- [Task instructions]
Repeat the data verbatim, images excluded.

+++ Exercise input

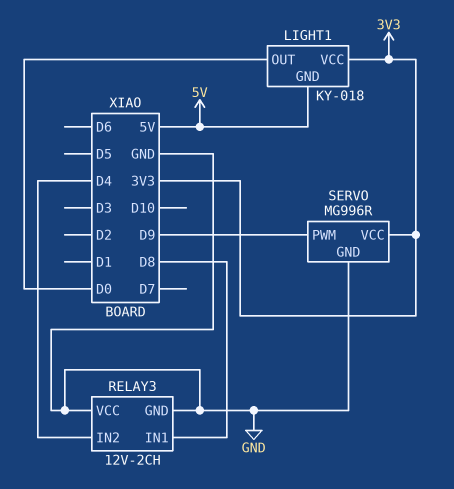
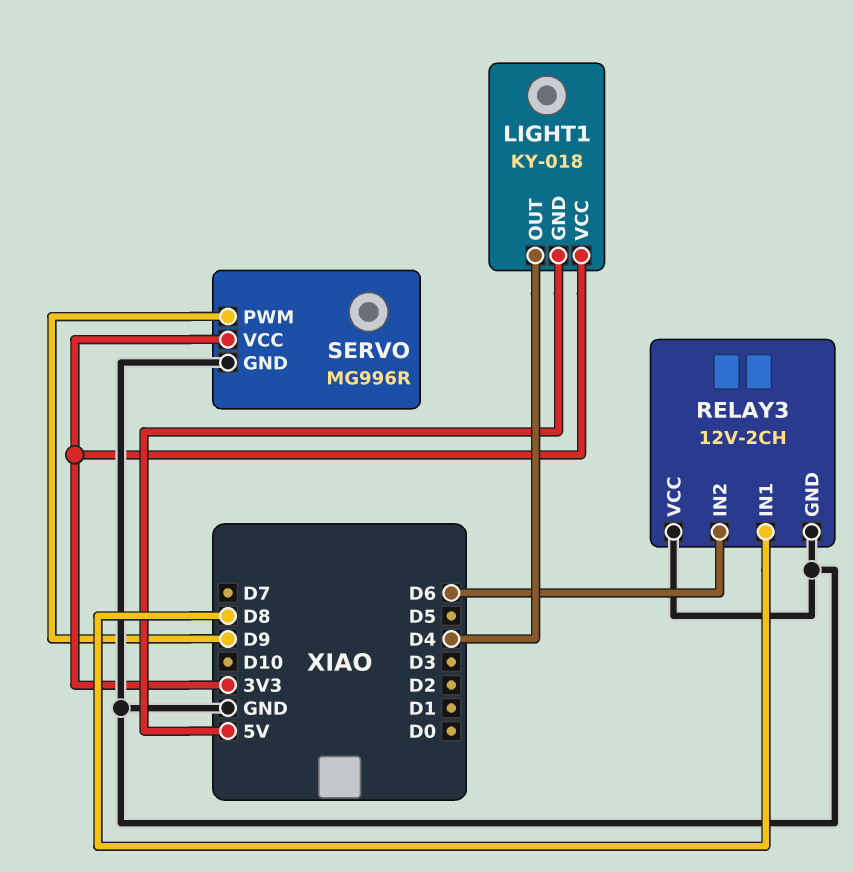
LIGHT1 pin OUT: D0 -> D4
RELAY3 pin IN2: D4 -> D6

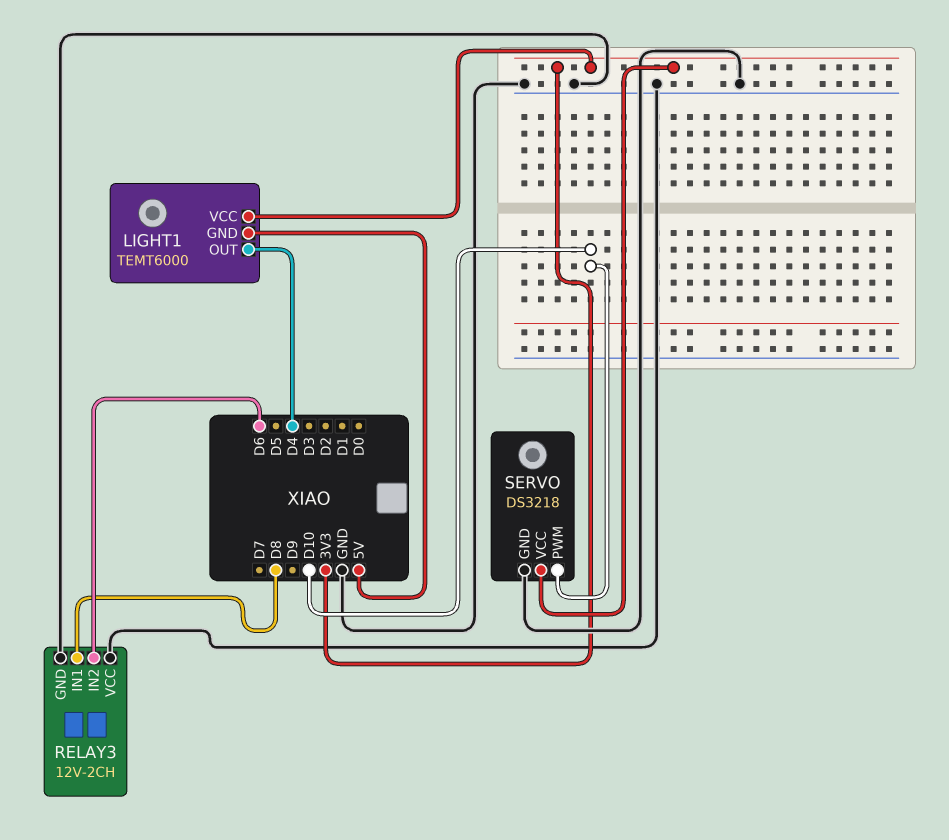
LIGHT1: KY-018 -> TEMT6000
SERVO: MG996R -> DS3218
SERVO pin PWM: D9 -> D10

++++++

- [Task output]
LIGHT1 pin OUT: D0 -> D4
RELAY3 pin IN2: D4 -> D6

LIGHT1: KY-018 -> TEMT6000
SERVO: MG996R -> DS3218
SERVO pin PWM: D9 -> D10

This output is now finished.